_YOUR GOAL:_ Report the lines of the material that carry the string "tower".

_EXTRACTED DATA:_

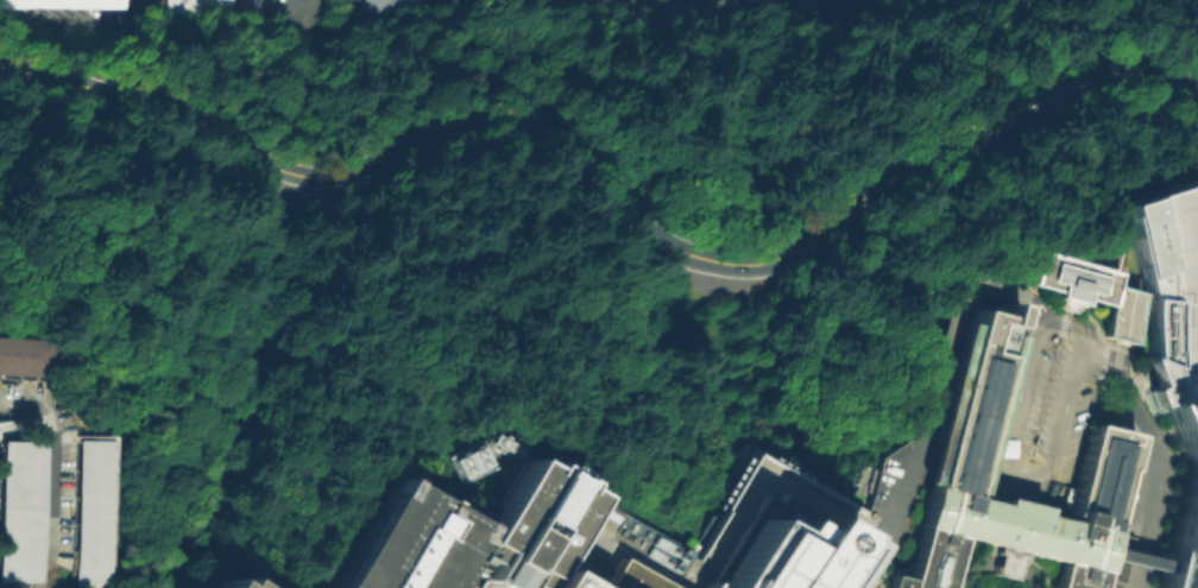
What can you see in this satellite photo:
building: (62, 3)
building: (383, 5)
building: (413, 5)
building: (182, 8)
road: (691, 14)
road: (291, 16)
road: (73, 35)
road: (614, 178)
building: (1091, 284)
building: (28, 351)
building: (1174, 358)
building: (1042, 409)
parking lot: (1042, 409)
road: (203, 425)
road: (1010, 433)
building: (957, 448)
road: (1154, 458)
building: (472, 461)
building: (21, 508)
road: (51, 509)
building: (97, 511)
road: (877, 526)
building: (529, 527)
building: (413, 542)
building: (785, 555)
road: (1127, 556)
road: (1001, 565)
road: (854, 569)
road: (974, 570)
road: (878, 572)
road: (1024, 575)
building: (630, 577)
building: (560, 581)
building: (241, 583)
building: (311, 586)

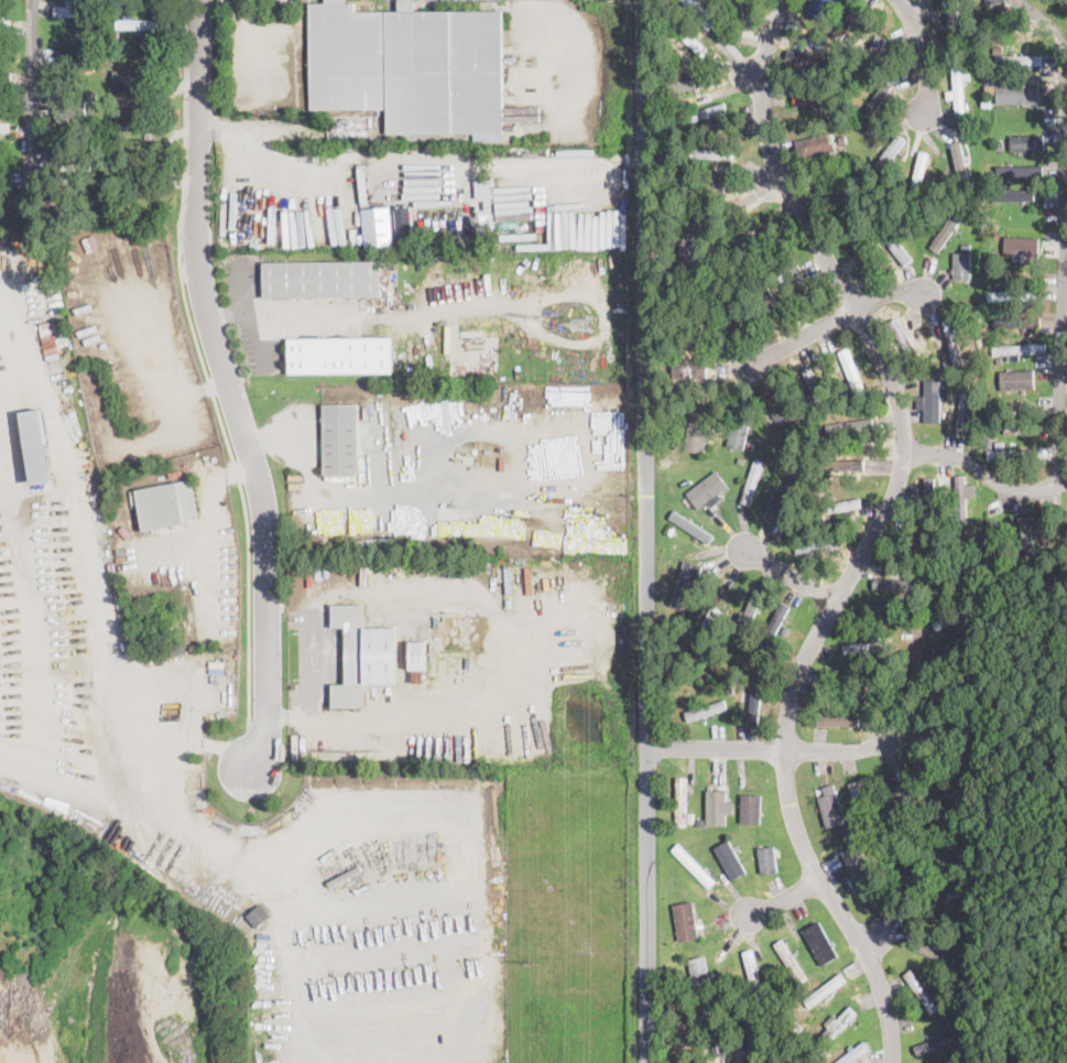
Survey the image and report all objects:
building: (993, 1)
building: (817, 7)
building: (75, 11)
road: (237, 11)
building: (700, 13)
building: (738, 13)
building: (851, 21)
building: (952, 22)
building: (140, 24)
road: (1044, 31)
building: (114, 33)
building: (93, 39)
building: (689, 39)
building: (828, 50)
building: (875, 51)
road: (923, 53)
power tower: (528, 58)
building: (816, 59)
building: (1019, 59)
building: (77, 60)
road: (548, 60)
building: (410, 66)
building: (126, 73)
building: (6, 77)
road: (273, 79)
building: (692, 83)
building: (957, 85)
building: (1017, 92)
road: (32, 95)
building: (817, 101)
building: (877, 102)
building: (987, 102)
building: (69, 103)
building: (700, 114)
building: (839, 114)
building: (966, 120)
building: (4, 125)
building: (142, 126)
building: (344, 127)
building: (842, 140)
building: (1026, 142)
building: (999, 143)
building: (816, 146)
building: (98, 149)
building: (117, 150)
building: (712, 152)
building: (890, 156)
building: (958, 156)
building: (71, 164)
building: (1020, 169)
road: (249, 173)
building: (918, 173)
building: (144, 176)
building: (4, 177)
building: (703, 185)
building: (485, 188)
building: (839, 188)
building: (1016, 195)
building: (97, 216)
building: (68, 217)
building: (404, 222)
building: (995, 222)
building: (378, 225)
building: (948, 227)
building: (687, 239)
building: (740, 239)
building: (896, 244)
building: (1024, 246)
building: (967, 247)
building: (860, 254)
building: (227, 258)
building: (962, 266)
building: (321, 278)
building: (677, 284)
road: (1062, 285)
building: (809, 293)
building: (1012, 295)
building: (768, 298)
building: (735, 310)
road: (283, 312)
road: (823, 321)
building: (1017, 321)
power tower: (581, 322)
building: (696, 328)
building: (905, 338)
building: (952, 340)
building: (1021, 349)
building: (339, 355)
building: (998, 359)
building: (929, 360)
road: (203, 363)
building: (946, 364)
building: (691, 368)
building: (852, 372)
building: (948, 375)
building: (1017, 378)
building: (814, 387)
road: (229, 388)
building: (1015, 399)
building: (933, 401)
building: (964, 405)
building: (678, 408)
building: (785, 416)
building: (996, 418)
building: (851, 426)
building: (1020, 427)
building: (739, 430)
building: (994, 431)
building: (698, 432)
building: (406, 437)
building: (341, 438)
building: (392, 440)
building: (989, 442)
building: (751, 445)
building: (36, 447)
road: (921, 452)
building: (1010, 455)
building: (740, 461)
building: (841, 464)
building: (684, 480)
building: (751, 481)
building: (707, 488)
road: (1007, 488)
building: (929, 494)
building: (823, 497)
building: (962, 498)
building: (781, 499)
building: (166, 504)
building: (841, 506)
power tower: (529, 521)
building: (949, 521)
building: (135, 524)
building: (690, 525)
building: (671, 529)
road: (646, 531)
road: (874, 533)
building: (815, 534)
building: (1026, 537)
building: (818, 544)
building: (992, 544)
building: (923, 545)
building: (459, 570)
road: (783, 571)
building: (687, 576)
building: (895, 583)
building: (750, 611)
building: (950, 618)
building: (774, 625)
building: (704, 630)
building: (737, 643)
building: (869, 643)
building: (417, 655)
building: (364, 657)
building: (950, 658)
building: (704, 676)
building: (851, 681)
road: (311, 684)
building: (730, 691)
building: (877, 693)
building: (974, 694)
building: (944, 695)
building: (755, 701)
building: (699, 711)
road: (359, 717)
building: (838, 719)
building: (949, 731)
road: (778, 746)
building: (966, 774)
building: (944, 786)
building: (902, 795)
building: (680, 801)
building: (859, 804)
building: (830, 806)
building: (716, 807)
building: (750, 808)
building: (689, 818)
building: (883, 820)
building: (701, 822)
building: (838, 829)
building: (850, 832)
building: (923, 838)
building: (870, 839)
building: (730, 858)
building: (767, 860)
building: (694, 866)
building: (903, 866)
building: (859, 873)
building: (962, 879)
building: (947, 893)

_FINISHED EXERCISE:_
power tower: (528, 58)
power tower: (581, 322)
power tower: (529, 521)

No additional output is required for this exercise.